TASK TO COMPLETE: Quote exactly, and only, the lines of the material below from the line with "camera: 60 degrees left, 20 degrees down" through the line with "(403, 345) = (570, 404): purple".

SUPPLIED DATA:
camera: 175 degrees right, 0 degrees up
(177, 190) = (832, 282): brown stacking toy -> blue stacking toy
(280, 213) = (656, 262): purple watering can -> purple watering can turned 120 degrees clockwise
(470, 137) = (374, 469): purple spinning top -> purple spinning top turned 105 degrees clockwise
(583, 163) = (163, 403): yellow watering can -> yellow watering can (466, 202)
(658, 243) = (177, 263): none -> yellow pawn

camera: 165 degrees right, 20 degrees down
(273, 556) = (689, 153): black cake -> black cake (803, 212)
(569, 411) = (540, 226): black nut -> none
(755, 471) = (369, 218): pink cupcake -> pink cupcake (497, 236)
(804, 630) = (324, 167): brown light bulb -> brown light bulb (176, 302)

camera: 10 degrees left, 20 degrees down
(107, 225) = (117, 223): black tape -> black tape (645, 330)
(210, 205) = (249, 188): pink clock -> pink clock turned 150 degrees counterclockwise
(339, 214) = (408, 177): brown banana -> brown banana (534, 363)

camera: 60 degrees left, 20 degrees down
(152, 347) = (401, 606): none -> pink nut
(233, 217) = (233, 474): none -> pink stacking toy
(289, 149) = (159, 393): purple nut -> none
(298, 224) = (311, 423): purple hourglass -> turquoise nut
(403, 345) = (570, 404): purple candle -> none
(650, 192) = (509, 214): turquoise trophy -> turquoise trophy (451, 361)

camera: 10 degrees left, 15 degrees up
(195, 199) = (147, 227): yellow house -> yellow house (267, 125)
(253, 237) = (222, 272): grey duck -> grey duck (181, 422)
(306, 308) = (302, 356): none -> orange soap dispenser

ANSWER FOR THIS EXERCISE:
camera: 60 degrees left, 20 degrees down
(152, 347) = (401, 606): none -> pink nut
(233, 217) = (233, 474): none -> pink stacking toy
(289, 149) = (159, 393): purple nut -> none
(298, 224) = (311, 423): purple hourglass -> turquoise nut
(403, 345) = (570, 404): purple candle -> none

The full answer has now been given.